Return the lines below exactly as they appear, please, starting with the first and ending with the one that contains "U101 pin VDD: +15V -> GND".

[[ Data section, beginning ]]

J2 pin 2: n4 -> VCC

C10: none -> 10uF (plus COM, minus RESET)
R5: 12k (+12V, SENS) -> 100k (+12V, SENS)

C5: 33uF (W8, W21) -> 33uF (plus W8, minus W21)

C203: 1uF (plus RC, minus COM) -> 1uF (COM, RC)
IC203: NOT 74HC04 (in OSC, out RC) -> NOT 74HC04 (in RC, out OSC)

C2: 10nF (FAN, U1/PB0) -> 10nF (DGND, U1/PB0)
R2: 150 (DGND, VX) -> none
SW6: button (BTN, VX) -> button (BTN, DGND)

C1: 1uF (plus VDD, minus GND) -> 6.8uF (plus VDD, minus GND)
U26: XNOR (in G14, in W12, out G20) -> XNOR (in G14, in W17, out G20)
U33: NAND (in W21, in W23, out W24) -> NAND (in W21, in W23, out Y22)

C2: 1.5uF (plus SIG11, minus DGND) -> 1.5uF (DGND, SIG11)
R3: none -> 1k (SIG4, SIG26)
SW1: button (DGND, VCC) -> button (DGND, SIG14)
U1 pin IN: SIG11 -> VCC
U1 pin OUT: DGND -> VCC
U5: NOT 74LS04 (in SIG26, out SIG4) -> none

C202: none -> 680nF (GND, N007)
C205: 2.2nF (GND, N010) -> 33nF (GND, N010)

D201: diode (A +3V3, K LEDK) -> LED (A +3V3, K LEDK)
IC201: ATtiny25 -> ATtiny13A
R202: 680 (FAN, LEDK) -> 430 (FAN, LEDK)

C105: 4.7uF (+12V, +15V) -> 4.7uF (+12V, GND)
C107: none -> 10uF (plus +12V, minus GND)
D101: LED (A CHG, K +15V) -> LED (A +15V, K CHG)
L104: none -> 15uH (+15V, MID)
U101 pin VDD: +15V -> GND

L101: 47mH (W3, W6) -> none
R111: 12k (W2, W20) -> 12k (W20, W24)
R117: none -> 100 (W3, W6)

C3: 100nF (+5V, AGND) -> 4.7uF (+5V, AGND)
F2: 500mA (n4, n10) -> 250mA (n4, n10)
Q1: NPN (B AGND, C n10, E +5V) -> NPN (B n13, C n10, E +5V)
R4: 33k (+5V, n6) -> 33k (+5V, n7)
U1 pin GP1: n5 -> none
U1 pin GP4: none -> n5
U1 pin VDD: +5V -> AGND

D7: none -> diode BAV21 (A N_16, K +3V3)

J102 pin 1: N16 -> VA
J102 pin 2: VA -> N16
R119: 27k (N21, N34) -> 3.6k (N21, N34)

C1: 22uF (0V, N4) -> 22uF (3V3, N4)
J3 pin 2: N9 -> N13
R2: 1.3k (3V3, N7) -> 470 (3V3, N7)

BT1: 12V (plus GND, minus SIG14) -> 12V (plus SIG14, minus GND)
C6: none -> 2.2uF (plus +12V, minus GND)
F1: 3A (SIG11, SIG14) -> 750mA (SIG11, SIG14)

[[ Data section, end ]]

Response area:
J2 pin 2: n4 -> VCC

C10: none -> 10uF (plus COM, minus RESET)
R5: 12k (+12V, SENS) -> 100k (+12V, SENS)

C5: 33uF (W8, W21) -> 33uF (plus W8, minus W21)

C203: 1uF (plus RC, minus COM) -> 1uF (COM, RC)
IC203: NOT 74HC04 (in OSC, out RC) -> NOT 74HC04 (in RC, out OSC)

C2: 10nF (FAN, U1/PB0) -> 10nF (DGND, U1/PB0)
R2: 150 (DGND, VX) -> none
SW6: button (BTN, VX) -> button (BTN, DGND)

C1: 1uF (plus VDD, minus GND) -> 6.8uF (plus VDD, minus GND)
U26: XNOR (in G14, in W12, out G20) -> XNOR (in G14, in W17, out G20)
U33: NAND (in W21, in W23, out W24) -> NAND (in W21, in W23, out Y22)

C2: 1.5uF (plus SIG11, minus DGND) -> 1.5uF (DGND, SIG11)
R3: none -> 1k (SIG4, SIG26)
SW1: button (DGND, VCC) -> button (DGND, SIG14)
U1 pin IN: SIG11 -> VCC
U1 pin OUT: DGND -> VCC
U5: NOT 74LS04 (in SIG26, out SIG4) -> none

C202: none -> 680nF (GND, N007)
C205: 2.2nF (GND, N010) -> 33nF (GND, N010)

D201: diode (A +3V3, K LEDK) -> LED (A +3V3, K LEDK)
IC201: ATtiny25 -> ATtiny13A
R202: 680 (FAN, LEDK) -> 430 (FAN, LEDK)

C105: 4.7uF (+12V, +15V) -> 4.7uF (+12V, GND)
C107: none -> 10uF (plus +12V, minus GND)
D101: LED (A CHG, K +15V) -> LED (A +15V, K CHG)
L104: none -> 15uH (+15V, MID)
U101 pin VDD: +15V -> GND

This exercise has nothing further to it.